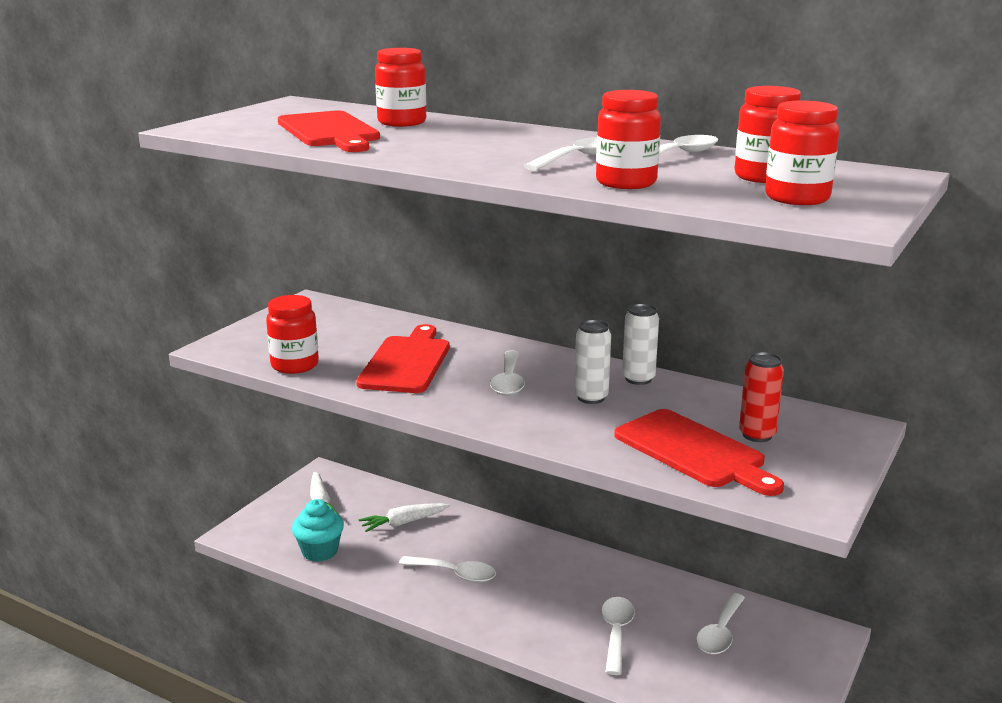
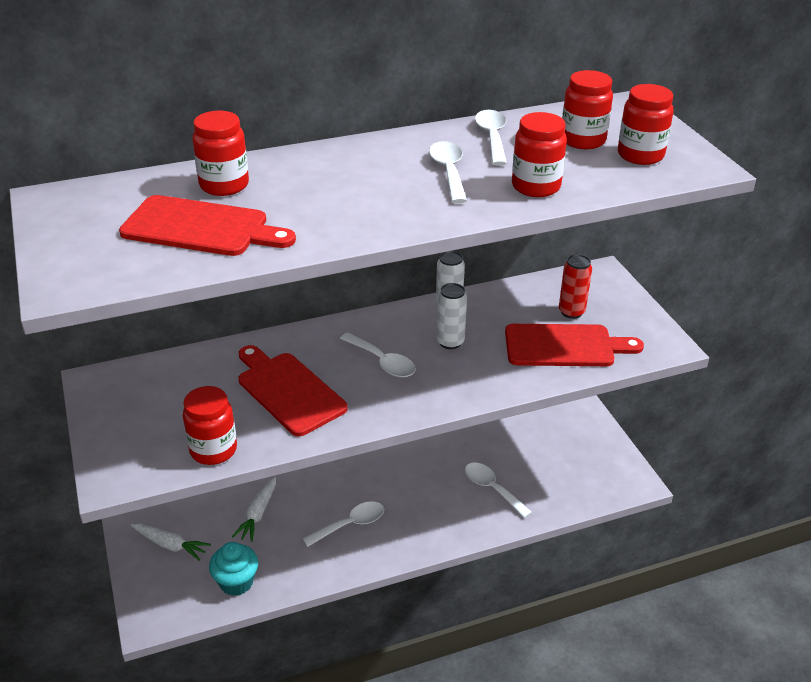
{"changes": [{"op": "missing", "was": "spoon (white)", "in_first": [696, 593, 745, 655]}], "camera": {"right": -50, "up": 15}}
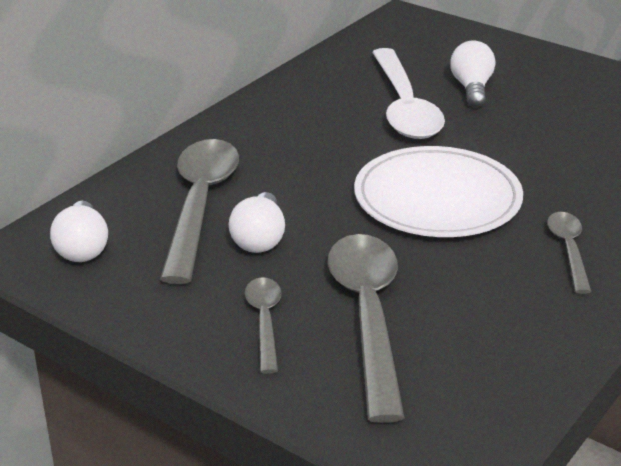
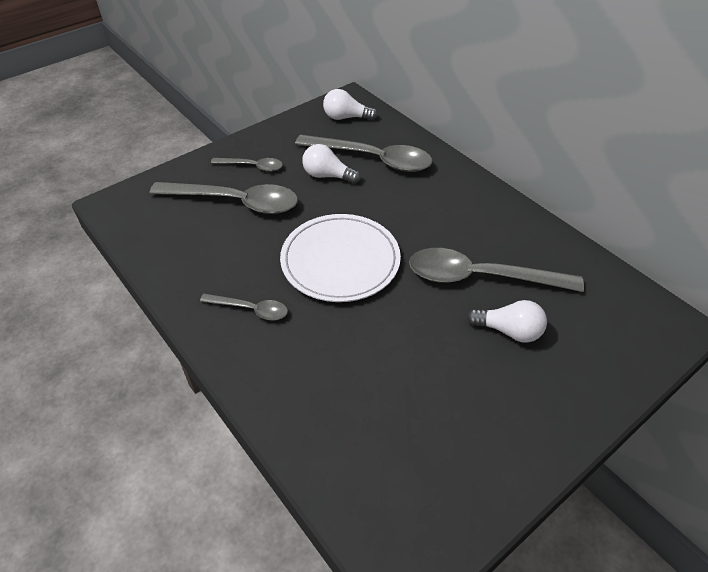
{"changes": [{"op": "colour", "was": "spoon (white)", "now": "spoon (grey)", "in_first": [372, 48, 445, 139], "in_second": [409, 248, 584, 292]}], "camera": {"right": 105, "up": 15}}
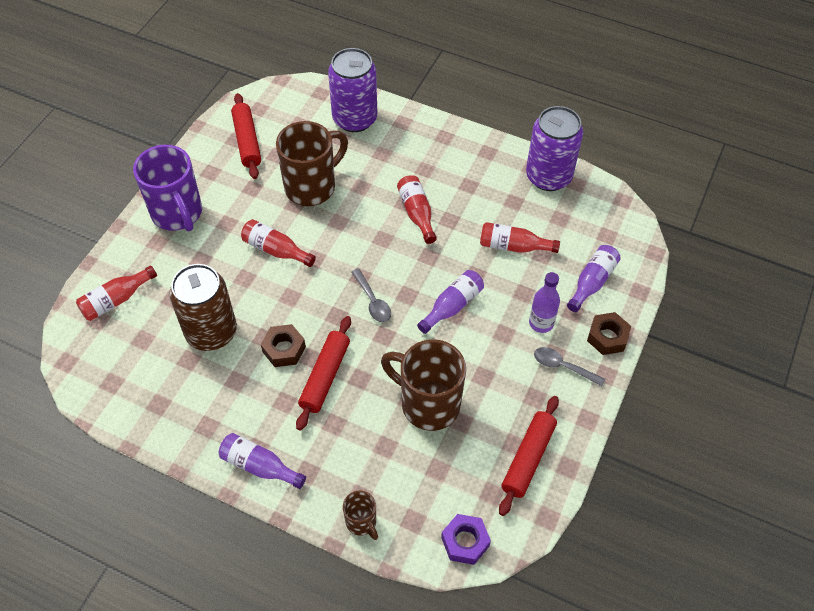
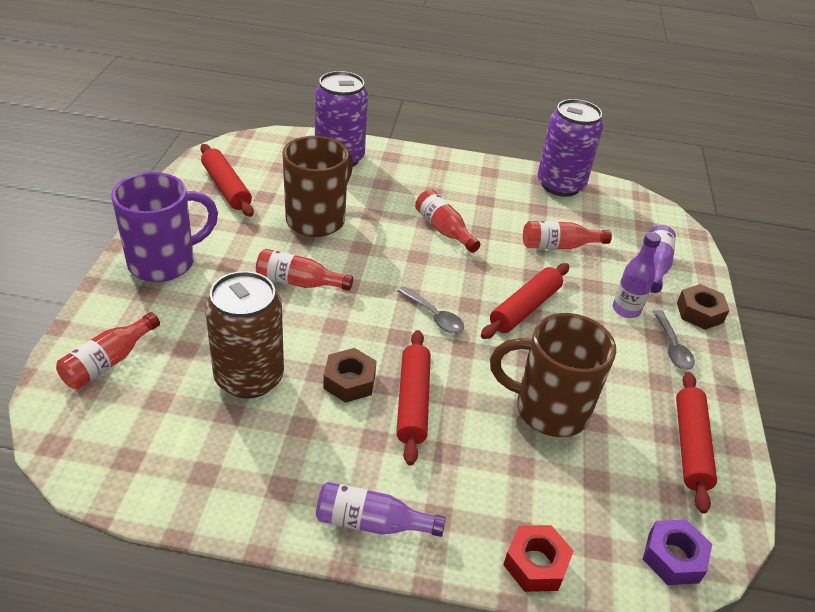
{"changes": [{"op": "spun", "was": "mug (purple)", "in_first": [133, 145, 202, 231], "in_second": [111, 172, 218, 282], "clockwise": -75}, {"op": "exchanged", "was": "bottle (purple)", "now": "rolling pin (red)", "in_first": [417, 270, 484, 334], "in_second": [481, 263, 569, 339]}, {"op": "spun", "was": "spoon (grey)", "in_first": [534, 347, 605, 386], "in_second": [653, 310, 695, 370], "clockwise": -105}, {"op": "exchanged", "was": "mug (brown)", "now": "nut (red)", "in_first": [343, 491, 378, 540], "in_second": [503, 525, 574, 592]}], "camera": {"right": -20, "up": -15}}
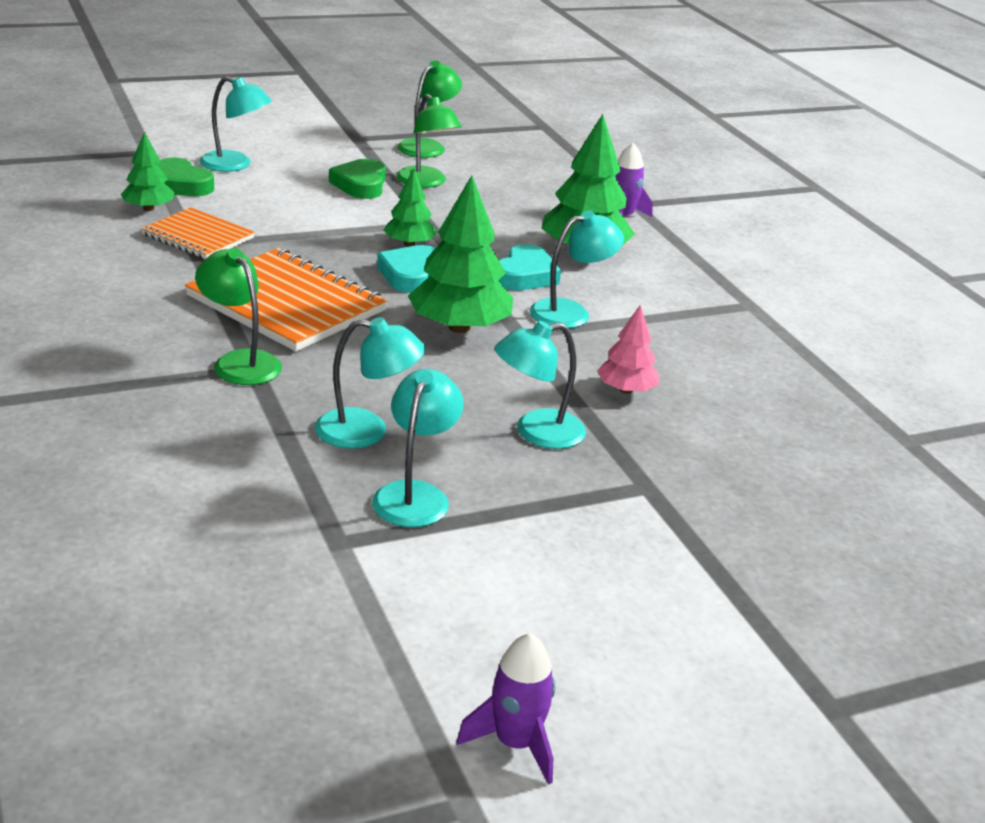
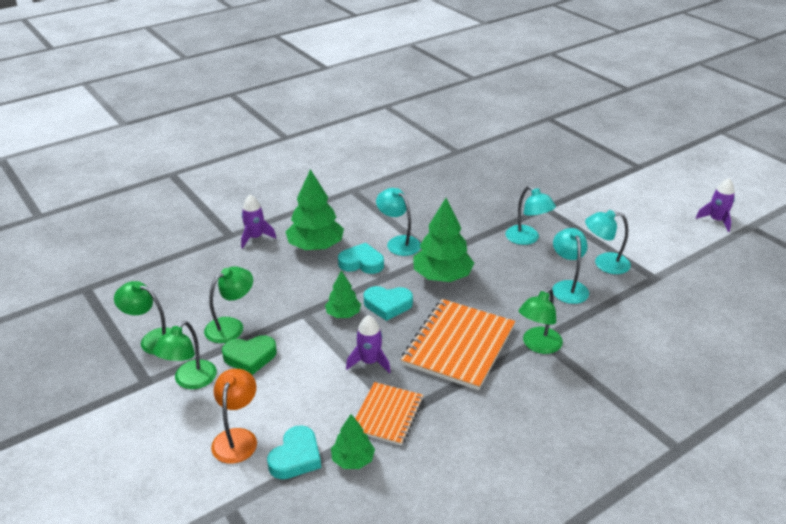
{"changes": [{"op": "colour", "was": "lamp (turquoise)", "now": "lamp (orange)", "in_first": [199, 76, 272, 172], "in_second": [211, 369, 257, 464]}, {"op": "colour", "was": "heart (green)", "now": "heart (turquoise)", "in_first": [158, 157, 214, 196], "in_second": [267, 425, 321, 479]}, {"op": "missing", "was": "tree (pink)", "in_first": [597, 305, 659, 394]}, {"op": "appeared", "now": "rocket (purple)", "in_second": [346, 315, 391, 373]}, {"op": "appeared", "now": "lamp (green)", "in_second": [153, 321, 217, 389]}], "camera": {"right": -100, "up": 5}}
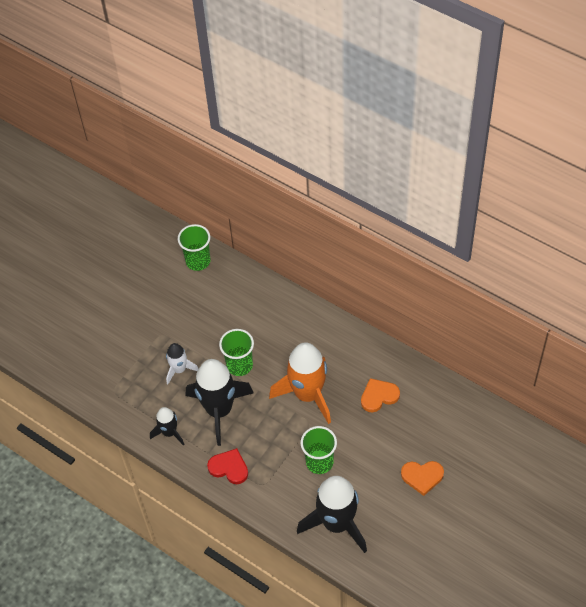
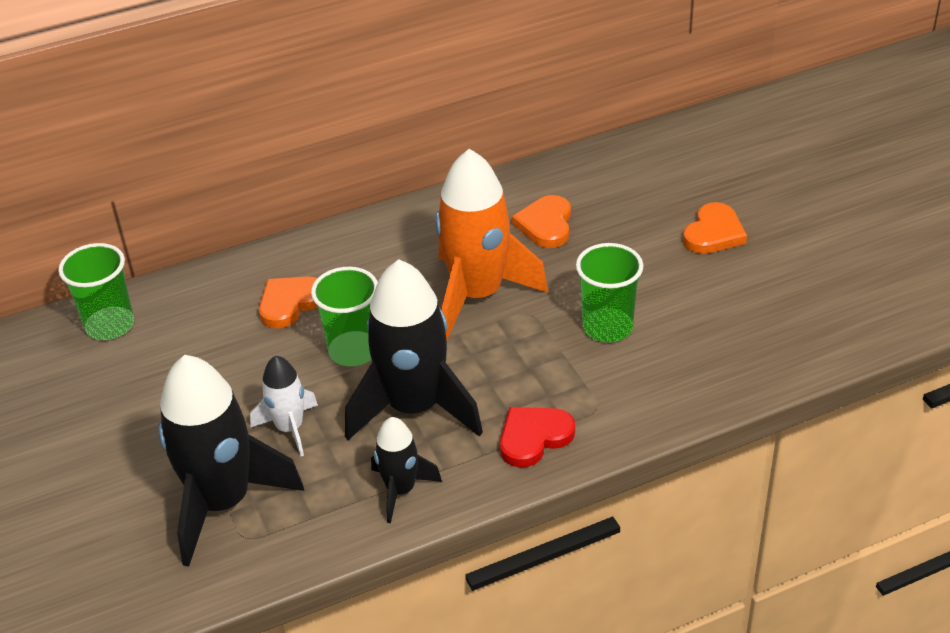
{"changes": [{"op": "relocated", "was": "rocket (black)", "in_first": [297, 476, 367, 553], "in_second": [158, 355, 304, 567]}, {"op": "appeared", "now": "heart (orange)", "in_second": [259, 277, 318, 328]}], "camera": {"right": -60, "up": -15}}
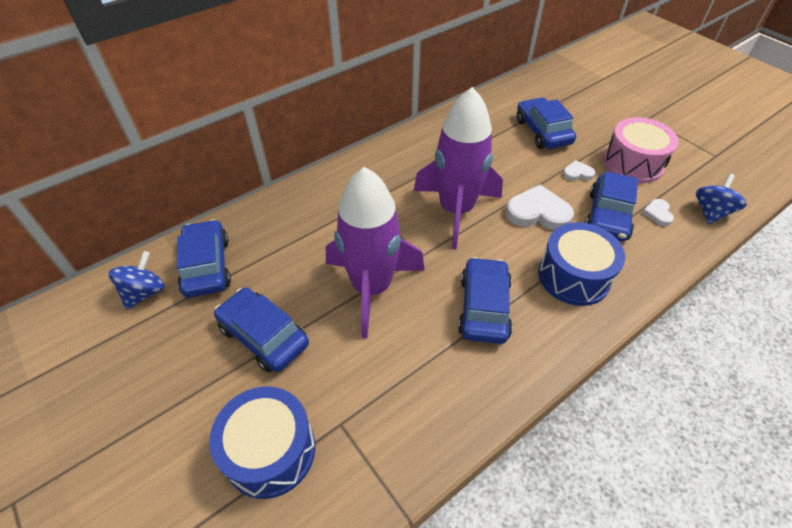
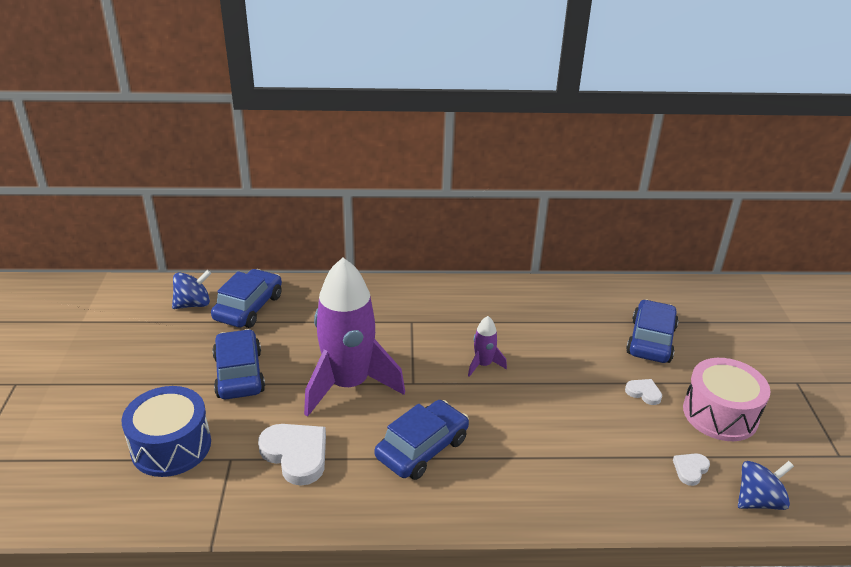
{"changes": [{"op": "size", "was": "rocket (purple)", "in_first": [413, 87, 503, 249], "in_second": [468, 316, 507, 377], "ratio": 0.42}, {"op": "missing", "was": "car (blue)", "in_first": [585, 171, 638, 241]}, {"op": "relocated", "was": "heart (white)", "in_first": [506, 185, 574, 230], "in_second": [258, 424, 326, 486]}, {"op": "missing", "was": "drum (blue)", "in_first": [538, 222, 625, 306]}], "camera": {"right": 35, "up": -15}}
##############################
== Activity ==
Going line by line through the data, tally each one that includes the string "grey", and answer with the tally only.

== Result ==
2